Data shown >>
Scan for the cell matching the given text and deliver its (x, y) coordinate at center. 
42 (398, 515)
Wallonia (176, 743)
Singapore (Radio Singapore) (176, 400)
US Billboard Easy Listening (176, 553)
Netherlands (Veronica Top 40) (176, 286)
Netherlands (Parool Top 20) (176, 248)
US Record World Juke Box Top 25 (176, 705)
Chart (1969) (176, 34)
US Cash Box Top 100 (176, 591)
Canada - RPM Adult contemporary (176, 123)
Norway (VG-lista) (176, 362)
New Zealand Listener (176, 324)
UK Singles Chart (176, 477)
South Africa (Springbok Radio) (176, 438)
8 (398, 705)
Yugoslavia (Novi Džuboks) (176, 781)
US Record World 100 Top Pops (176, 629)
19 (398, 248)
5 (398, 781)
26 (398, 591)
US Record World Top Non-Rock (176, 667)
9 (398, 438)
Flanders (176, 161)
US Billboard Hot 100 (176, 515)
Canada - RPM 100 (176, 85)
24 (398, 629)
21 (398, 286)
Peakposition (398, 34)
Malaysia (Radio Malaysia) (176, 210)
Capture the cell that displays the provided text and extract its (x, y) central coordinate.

Exercise task >> Recast the whole listing above as a Markdown table with the columns "No." and "Listing line", giving each line its own numbered row in order and leaving out any blank lines.

Written answer >>
| No. | Listing line |
|---|---|
| 1 | Scan for the cell matching the given text and deliver its (x, y) coordinate at center.  |
| 2 | 42 (398, 515) |
| 3 | Wallonia (176, 743) |
| 4 | Singapore (Radio Singapore) (176, 400) |
| 5 | US Billboard Easy Listening (176, 553) |
| 6 | Netherlands (Veronica Top 40) (176, 286) |
| 7 | Netherlands (Parool Top 20) (176, 248) |
| 8 | US Record World Juke Box Top 25 (176, 705) |
| 9 | Chart (1969) (176, 34) |
| 10 | US Cash Box Top 100 (176, 591) |
| 11 | Canada - RPM Adult contemporary (176, 123) |
| 12 | Norway (VG-lista) (176, 362) |
| 13 | New Zealand Listener (176, 324) |
| 14 | UK Singles Chart (176, 477) |
| 15 | South Africa (Springbok Radio) (176, 438) |
| 16 | 8 (398, 705) |
| 17 | Yugoslavia (Novi Džuboks) (176, 781) |
| 18 | US Record World 100 Top Pops (176, 629) |
| 19 | 19 (398, 248) |
| 20 | 5 (398, 781) |
| 21 | 26 (398, 591) |
| 22 | US Record World Top Non-Rock (176, 667) |
| 23 | 9 (398, 438) |
| 24 | Flanders (176, 161) |
| 25 | US Billboard Hot 100 (176, 515) |
| 26 | Canada - RPM 100 (176, 85) |
| 27 | 24 (398, 629) |
| 28 | 21 (398, 286) |
| 29 | Peakposition (398, 34) |
| 30 | Malaysia (Radio Malaysia) (176, 210) |
| 31 | Capture the cell that displays the provided text and extract its (x, y) central coordinate. |